#### [Problem requirements]
Extract every line in the records that contains the string "instrumentName", treating uppercase and lowercase letters as different.

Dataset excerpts
----

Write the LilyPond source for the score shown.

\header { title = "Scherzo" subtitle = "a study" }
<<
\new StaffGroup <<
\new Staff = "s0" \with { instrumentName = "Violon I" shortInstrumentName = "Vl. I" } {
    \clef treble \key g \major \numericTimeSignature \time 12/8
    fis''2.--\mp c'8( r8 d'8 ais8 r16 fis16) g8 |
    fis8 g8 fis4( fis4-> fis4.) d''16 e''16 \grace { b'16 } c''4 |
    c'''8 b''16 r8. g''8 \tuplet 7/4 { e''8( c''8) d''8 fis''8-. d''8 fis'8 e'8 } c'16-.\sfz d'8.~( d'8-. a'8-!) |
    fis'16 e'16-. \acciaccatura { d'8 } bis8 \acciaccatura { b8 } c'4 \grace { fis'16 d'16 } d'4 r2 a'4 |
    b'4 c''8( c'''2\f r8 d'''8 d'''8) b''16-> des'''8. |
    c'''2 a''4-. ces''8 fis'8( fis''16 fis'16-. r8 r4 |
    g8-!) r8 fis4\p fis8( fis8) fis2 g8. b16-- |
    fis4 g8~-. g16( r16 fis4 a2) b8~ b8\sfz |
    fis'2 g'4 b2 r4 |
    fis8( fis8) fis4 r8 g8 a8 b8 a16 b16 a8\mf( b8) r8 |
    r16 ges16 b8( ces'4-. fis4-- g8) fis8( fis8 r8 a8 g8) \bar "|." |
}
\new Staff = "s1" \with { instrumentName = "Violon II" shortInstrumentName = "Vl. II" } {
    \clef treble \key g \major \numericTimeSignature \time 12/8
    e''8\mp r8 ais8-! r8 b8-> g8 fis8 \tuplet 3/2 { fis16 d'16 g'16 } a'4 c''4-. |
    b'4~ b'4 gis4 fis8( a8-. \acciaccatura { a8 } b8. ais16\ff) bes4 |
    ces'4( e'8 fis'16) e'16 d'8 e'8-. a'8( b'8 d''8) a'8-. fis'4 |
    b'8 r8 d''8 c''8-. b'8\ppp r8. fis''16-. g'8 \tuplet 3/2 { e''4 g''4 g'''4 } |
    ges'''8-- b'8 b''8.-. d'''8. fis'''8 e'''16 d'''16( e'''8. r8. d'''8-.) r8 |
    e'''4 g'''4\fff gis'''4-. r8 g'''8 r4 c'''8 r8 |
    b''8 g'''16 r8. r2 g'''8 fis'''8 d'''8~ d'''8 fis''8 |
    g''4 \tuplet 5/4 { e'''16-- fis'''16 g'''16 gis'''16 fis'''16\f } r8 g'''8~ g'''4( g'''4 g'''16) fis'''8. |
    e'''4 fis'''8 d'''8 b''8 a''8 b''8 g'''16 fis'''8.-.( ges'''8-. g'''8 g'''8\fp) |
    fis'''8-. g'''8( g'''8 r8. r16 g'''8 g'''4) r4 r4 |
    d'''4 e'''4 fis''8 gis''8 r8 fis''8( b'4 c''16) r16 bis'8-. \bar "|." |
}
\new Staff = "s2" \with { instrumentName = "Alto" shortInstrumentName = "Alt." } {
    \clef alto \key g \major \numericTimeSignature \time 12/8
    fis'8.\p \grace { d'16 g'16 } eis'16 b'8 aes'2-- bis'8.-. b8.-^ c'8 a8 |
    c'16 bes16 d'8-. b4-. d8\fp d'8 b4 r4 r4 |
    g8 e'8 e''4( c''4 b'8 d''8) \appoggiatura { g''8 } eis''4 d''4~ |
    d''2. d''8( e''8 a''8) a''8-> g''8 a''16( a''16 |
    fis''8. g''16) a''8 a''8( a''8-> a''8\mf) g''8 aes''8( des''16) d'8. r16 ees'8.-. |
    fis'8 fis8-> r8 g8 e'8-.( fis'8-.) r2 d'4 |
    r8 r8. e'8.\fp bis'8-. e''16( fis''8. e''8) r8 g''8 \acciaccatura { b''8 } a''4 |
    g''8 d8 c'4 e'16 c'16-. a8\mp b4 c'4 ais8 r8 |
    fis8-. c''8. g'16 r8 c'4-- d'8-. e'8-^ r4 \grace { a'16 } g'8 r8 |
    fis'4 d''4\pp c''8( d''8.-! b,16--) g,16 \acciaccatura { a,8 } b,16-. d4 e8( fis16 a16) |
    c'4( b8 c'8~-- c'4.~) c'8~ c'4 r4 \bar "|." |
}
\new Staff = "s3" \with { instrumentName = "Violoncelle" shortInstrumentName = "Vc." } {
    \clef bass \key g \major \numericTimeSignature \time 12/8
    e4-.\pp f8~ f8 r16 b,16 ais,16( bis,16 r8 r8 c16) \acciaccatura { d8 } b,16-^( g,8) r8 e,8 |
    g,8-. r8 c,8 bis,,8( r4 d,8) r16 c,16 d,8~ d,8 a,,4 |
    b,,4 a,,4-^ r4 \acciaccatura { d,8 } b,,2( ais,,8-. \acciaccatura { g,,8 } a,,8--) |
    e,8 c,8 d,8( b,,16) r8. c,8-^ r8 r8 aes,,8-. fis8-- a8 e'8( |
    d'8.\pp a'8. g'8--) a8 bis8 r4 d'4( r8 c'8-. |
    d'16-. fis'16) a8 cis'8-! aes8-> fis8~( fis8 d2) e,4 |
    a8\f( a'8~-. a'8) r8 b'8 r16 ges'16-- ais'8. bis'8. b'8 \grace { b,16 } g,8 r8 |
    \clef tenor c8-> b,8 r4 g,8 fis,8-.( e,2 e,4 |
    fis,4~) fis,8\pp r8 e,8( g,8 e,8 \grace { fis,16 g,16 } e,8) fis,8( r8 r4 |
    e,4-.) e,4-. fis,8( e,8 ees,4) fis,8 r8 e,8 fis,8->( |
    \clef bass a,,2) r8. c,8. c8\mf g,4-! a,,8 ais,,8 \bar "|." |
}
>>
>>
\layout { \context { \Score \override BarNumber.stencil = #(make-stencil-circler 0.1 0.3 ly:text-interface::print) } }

----

#### [Full answer]
\new Staff = "s0" \with { instrumentName = "Violon I" shortInstrumentName = "Vl. I" } {
\new Staff = "s1" \with { instrumentName = "Violon II" shortInstrumentName = "Vl. II" } {
\new Staff = "s2" \with { instrumentName = "Alto" shortInstrumentName = "Alt." } {
\new Staff = "s3" \with { instrumentName = "Violoncelle" shortInstrumentName = "Vc." } {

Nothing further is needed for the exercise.